*** Opening of Supplied material ***
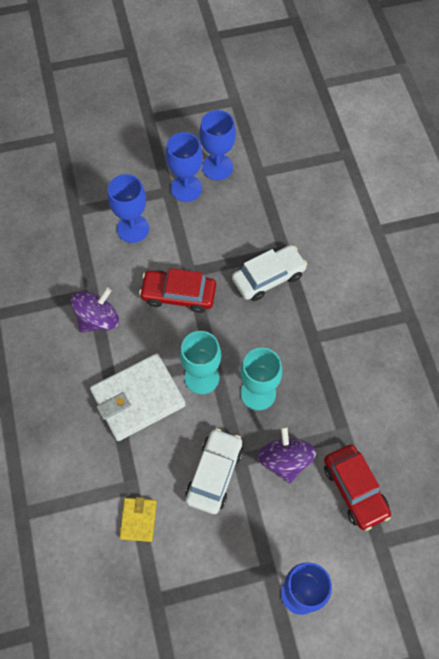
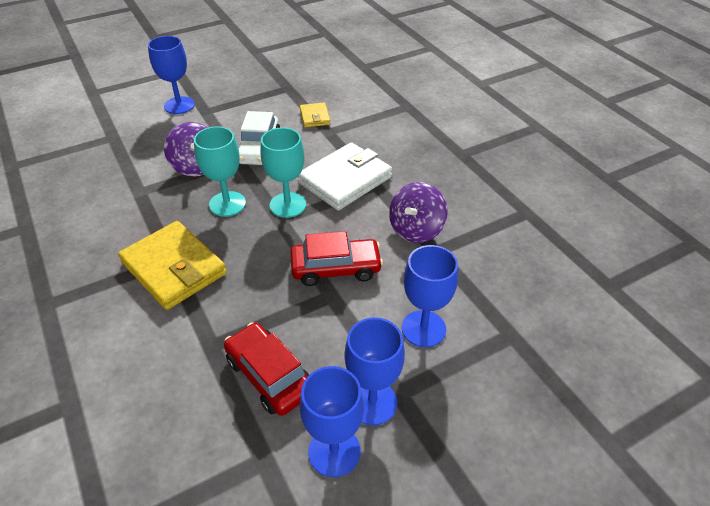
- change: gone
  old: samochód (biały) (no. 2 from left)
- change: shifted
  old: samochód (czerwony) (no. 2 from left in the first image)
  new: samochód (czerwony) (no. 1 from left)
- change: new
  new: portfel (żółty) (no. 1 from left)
*** Close of Supplied material ***
### Problem requirements:
Filter the listing above by the word "samochód"; copy each line that passes.

### Completed exercise:
  old: samochód (biały) (no. 2 from left)
  old: samochód (czerwony) (no. 2 from left in the first image)
  new: samochód (czerwony) (no. 1 from left)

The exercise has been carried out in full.